## [Data under study]
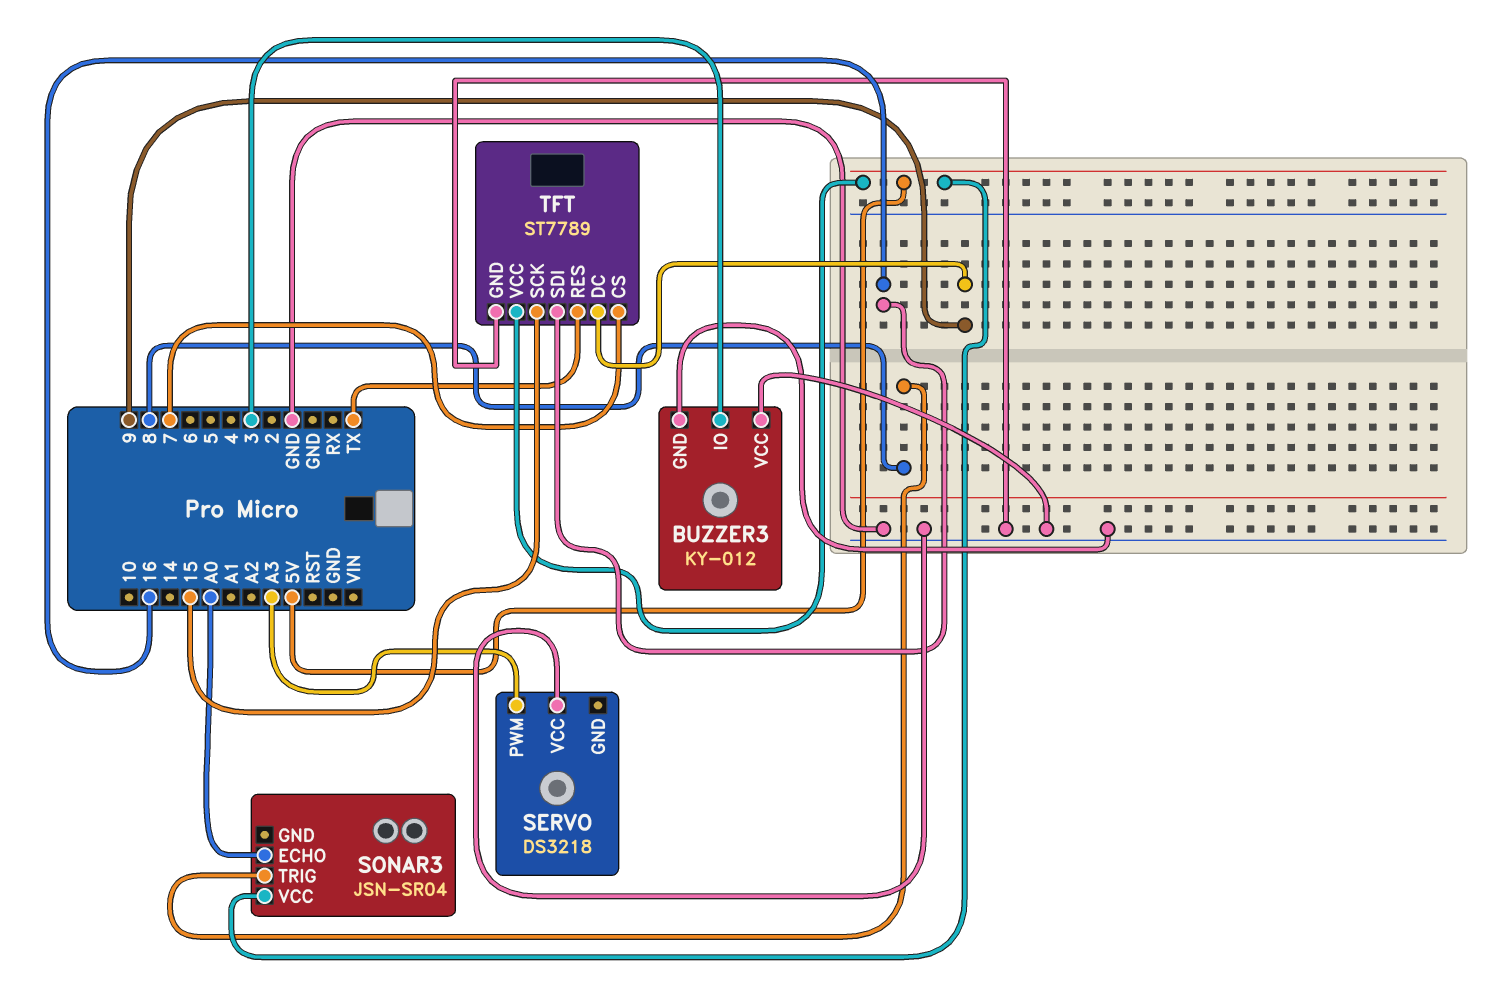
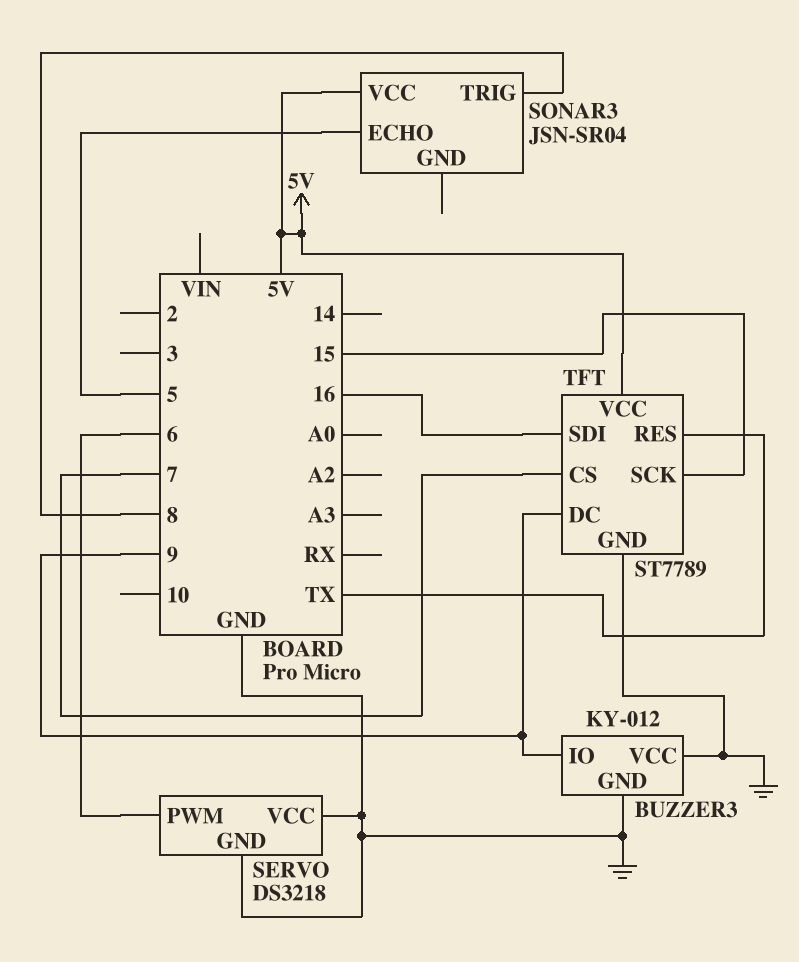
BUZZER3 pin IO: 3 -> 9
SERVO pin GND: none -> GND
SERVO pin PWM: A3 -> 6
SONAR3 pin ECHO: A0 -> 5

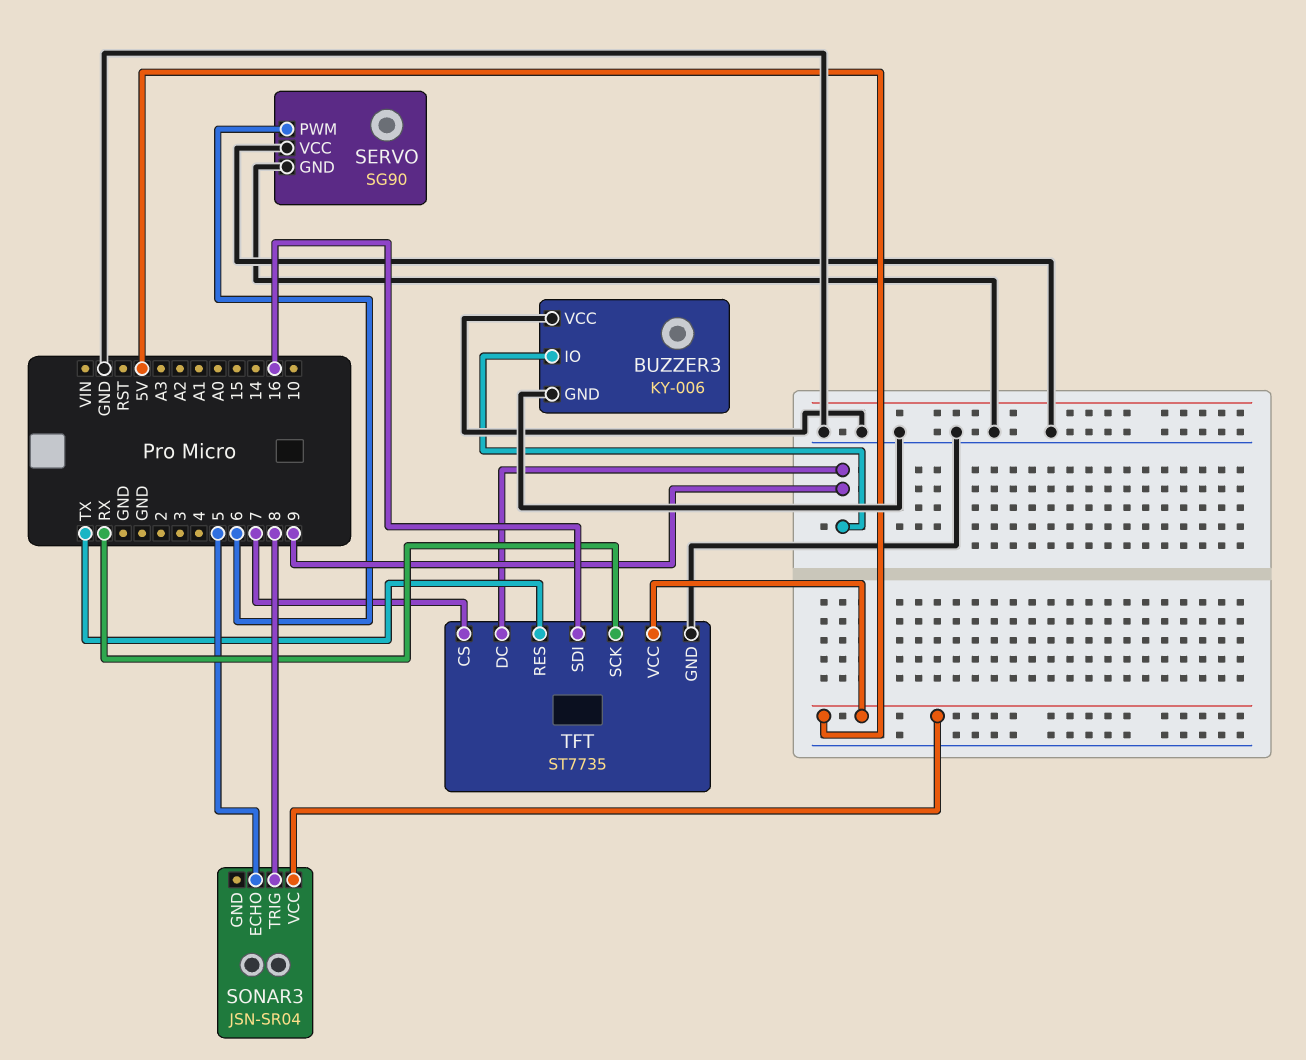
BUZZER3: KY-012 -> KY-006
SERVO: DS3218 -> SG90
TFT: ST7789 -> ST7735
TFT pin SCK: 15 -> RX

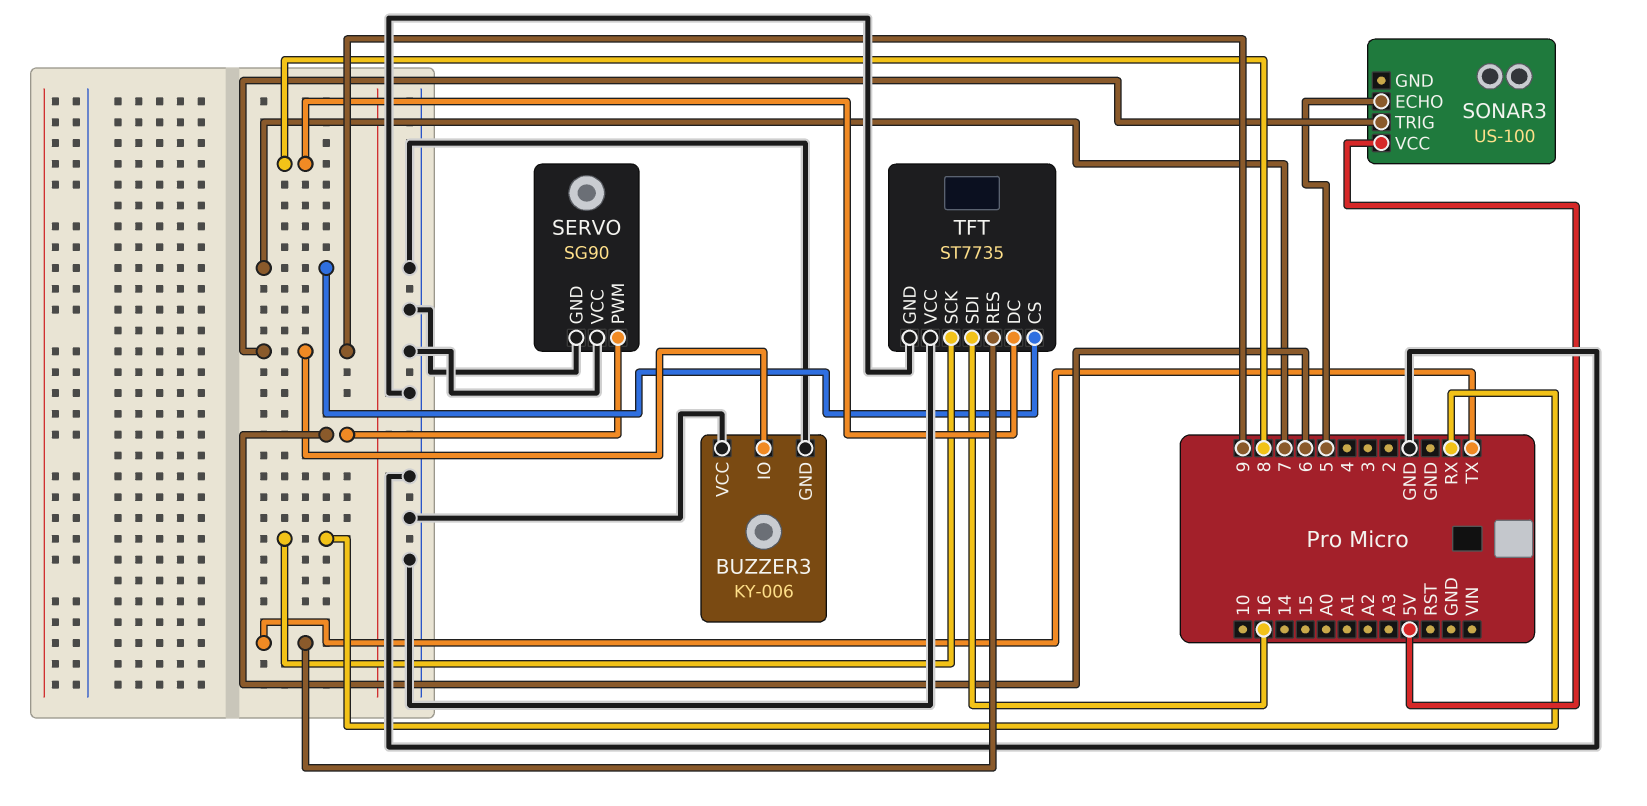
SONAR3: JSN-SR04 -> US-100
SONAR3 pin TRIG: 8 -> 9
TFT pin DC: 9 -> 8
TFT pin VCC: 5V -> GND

## [Exercise objective]
The task requires restating verbatim the lines from the one that holds "SERVO pin PWM: A3 -> 6" through the end of the listing, both ends counted, and no pictures.

## [Reply to the task]
SERVO pin PWM: A3 -> 6
SONAR3 pin ECHO: A0 -> 5

BUZZER3: KY-012 -> KY-006
SERVO: DS3218 -> SG90
TFT: ST7789 -> ST7735
TFT pin SCK: 15 -> RX

SONAR3: JSN-SR04 -> US-100
SONAR3 pin TRIG: 8 -> 9
TFT pin DC: 9 -> 8
TFT pin VCC: 5V -> GND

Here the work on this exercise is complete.